* Brief
Only the lines from the line holding "tan 1x1 brick" through the final line of the entries below are to be returned, exactly as they stand.

Records for the task Start Marker

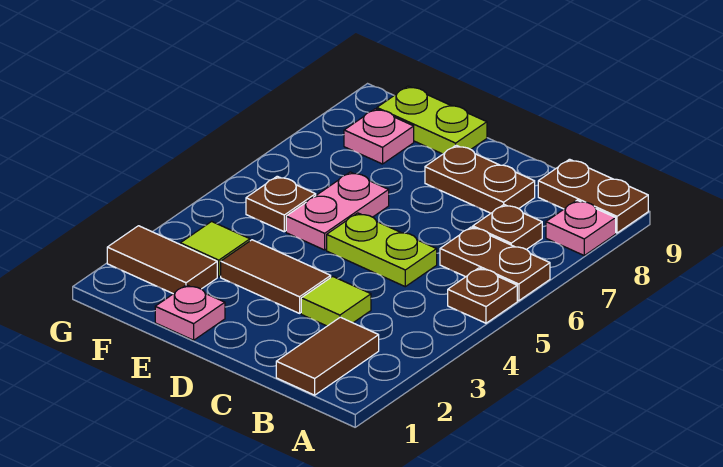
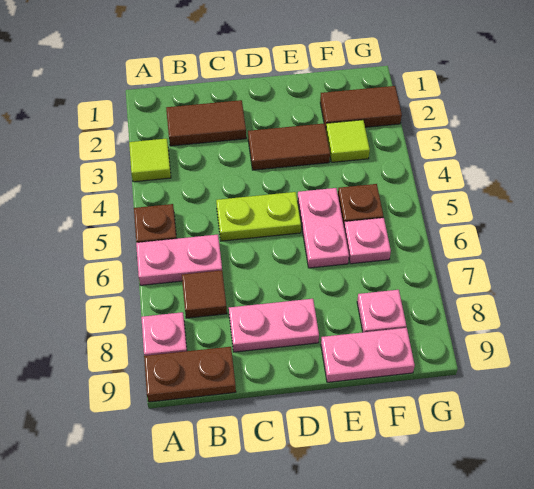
brown 1x2 plate [440,227,550,301] -> pink 1x2 plate [136,235,222,285]
brown 1x2 tile [276,317,379,395] -> brown 1x2 tile turned to [166,100,246,146]
brown 1x1 plate [473,205,542,250] -> brown 1x1 tile [182,270,227,318]
lime 1x1 tile [301,276,371,326] -> lime 1x1 tile moved to [129,139,171,182]
brown 1x2 plate [425,145,535,213] -> pink 1x2 plate [229,299,319,352]
pink 1x1 plate [155,285,225,340] -> pink 1x1 plate moved to [344,218,391,264]
lime 1x2 plate [377,86,487,154] -> pink 1x2 plate [321,328,415,382]

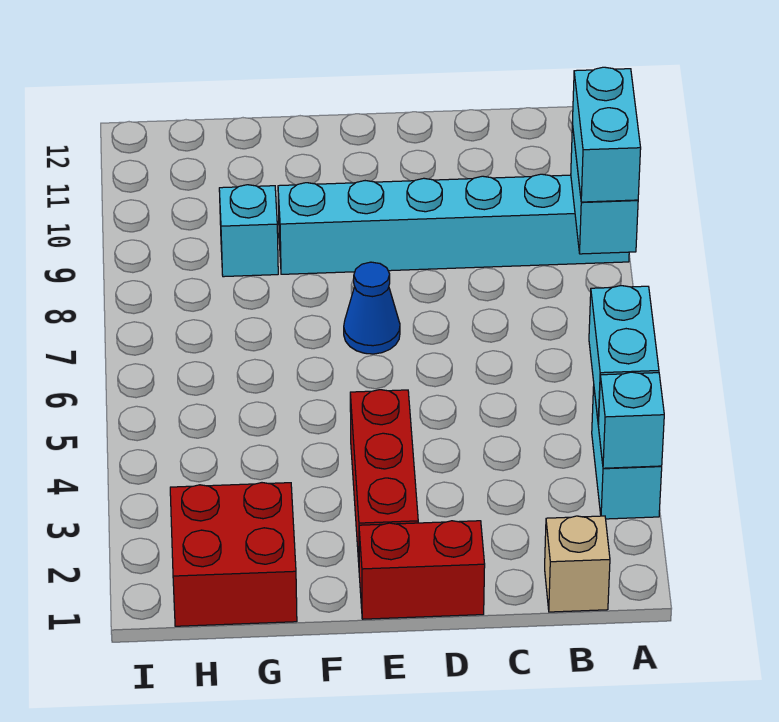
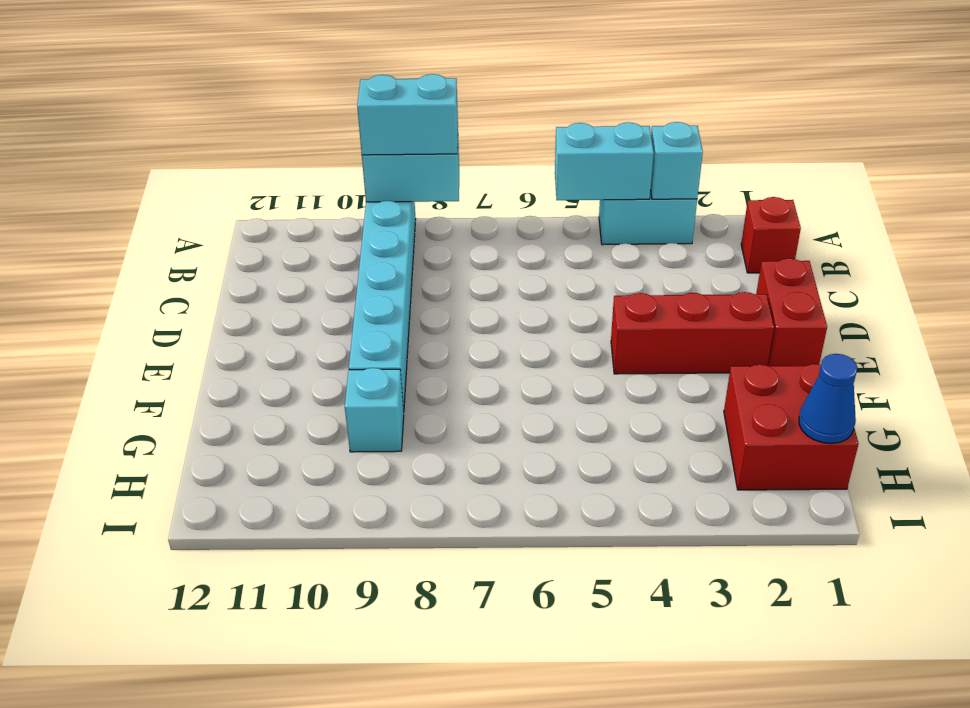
tan 1x1 brick [545,516,610,612] -> red 1x1 brick [741,197,801,273]
blue 1x1 cone [344,262,400,354] -> blue 1x1 cone moved to [799,354,857,444]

Records for the task End Marker

* Solution to this problem
tan 1x1 brick [545,516,610,612] -> red 1x1 brick [741,197,801,273]
blue 1x1 cone [344,262,400,354] -> blue 1x1 cone moved to [799,354,857,444]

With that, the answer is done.